(Itemized modification records)
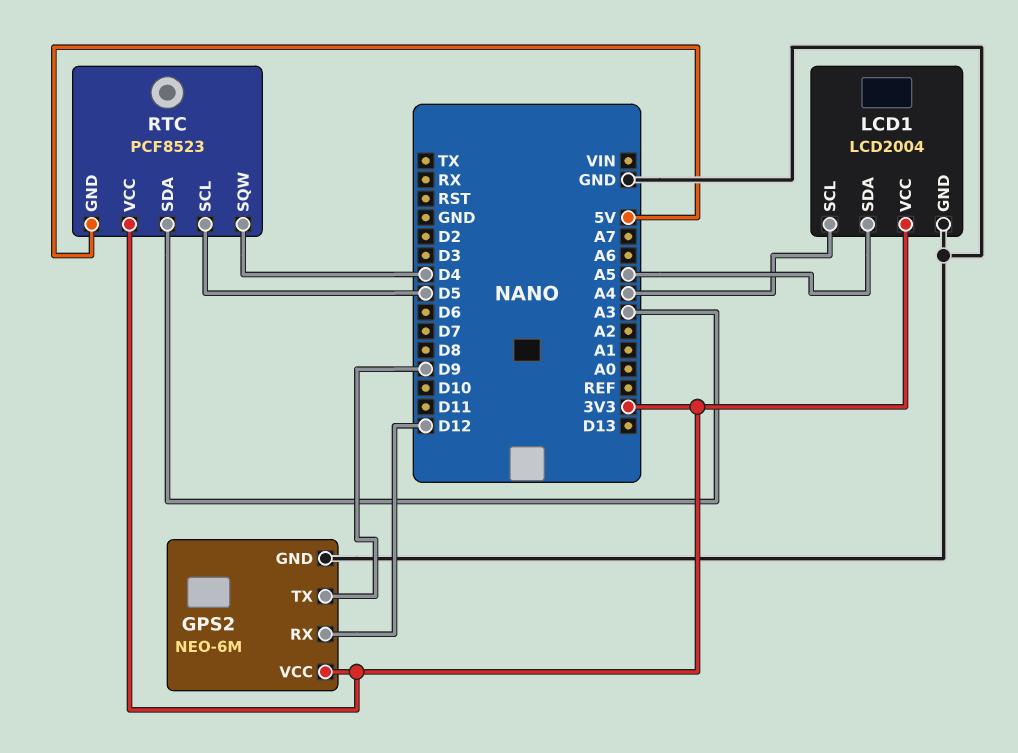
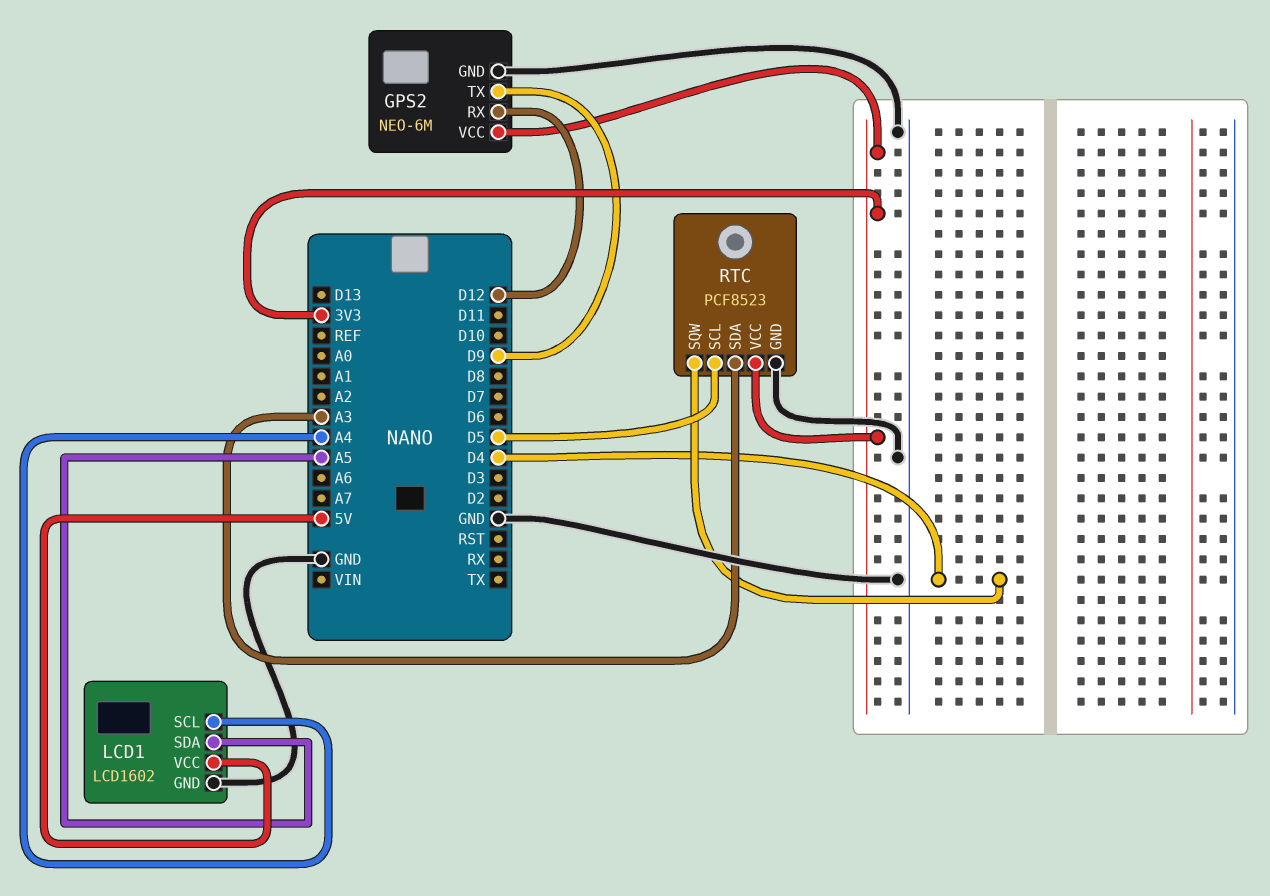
LCD1: LCD2004 -> LCD1602
LCD1 pin VCC: 3V3 -> 5V
RTC pin GND: 5V -> GND

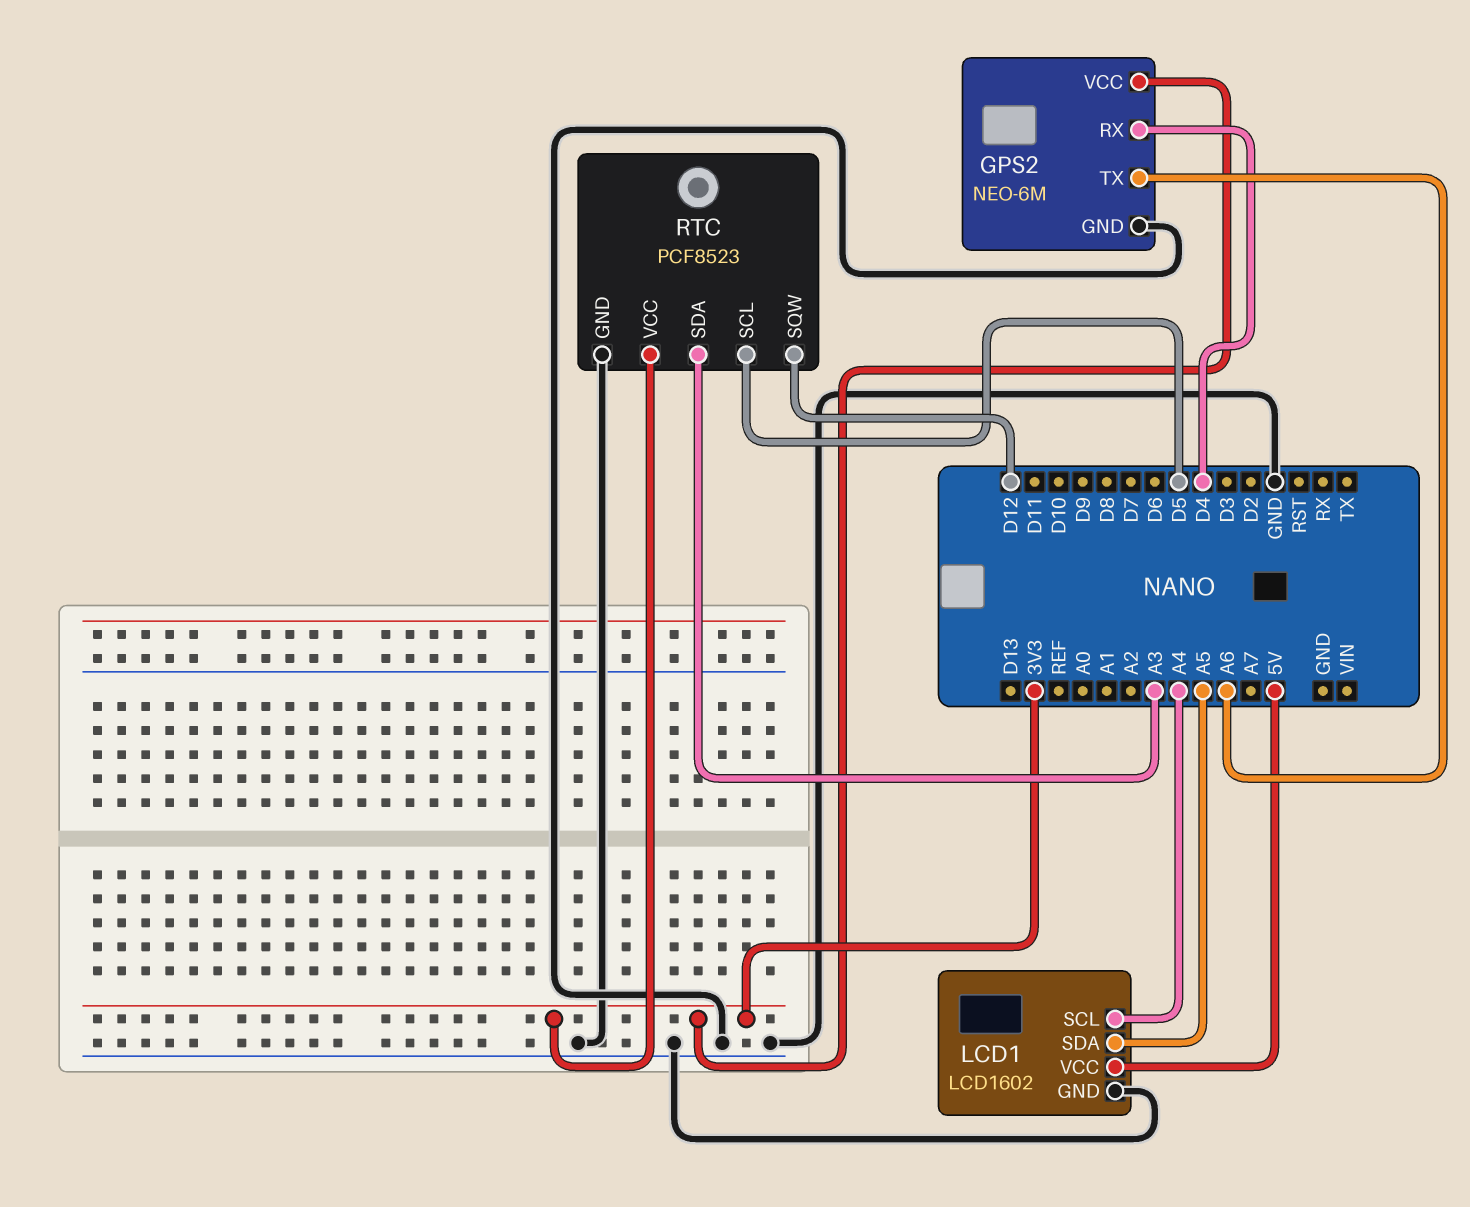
GPS2 pin RX: D12 -> D4
GPS2 pin TX: D9 -> A6
RTC pin SQW: D4 -> D12

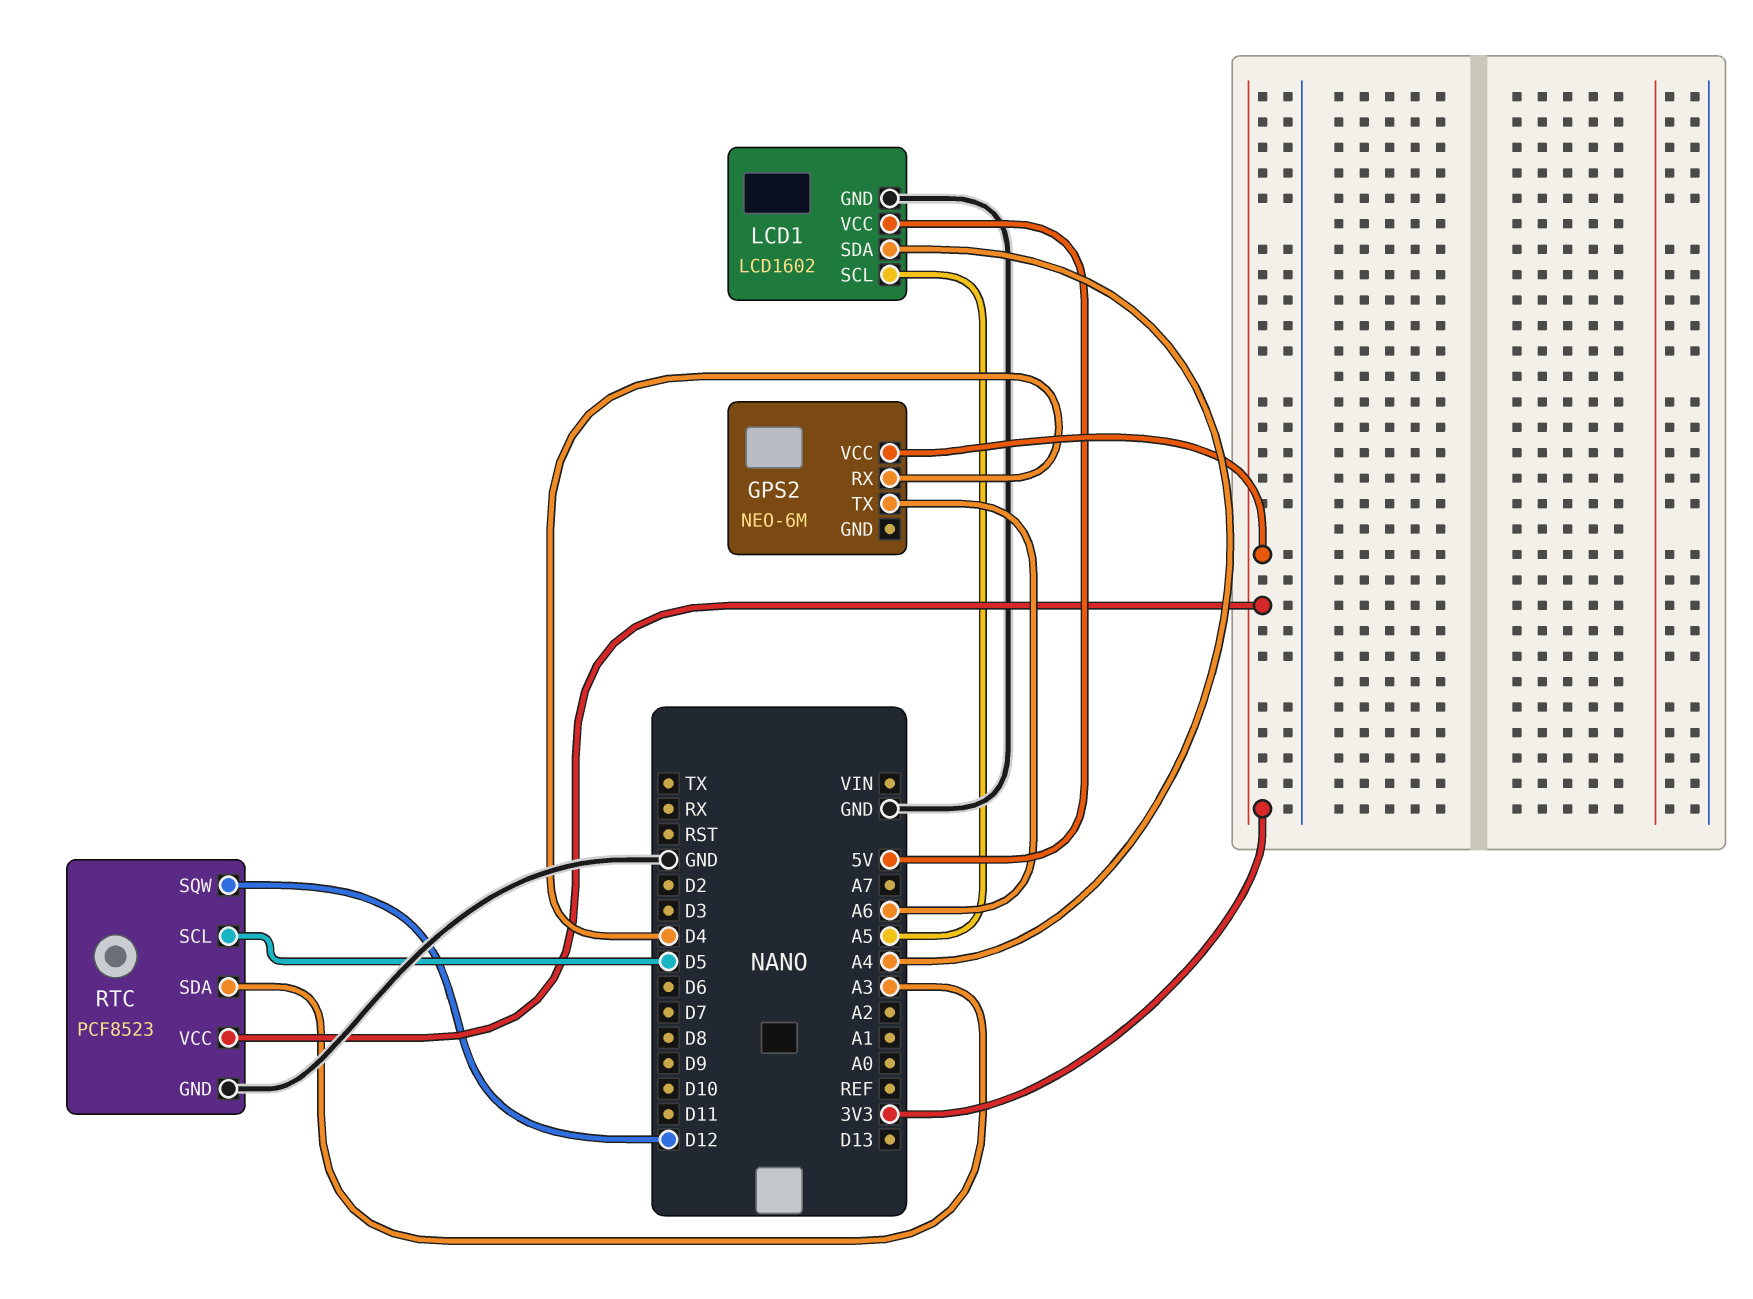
GPS2 pin GND: GND -> none
LCD1 pin SCL: A4 -> A5
LCD1 pin SDA: A5 -> A4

Work to be completed ::
The lines to output run from the one containing "GPS2 pin GND: GND -> none" through the last line of the records above; repeat them exactly and nothing more.

Written solution ::
GPS2 pin GND: GND -> none
LCD1 pin SCL: A4 -> A5
LCD1 pin SDA: A5 -> A4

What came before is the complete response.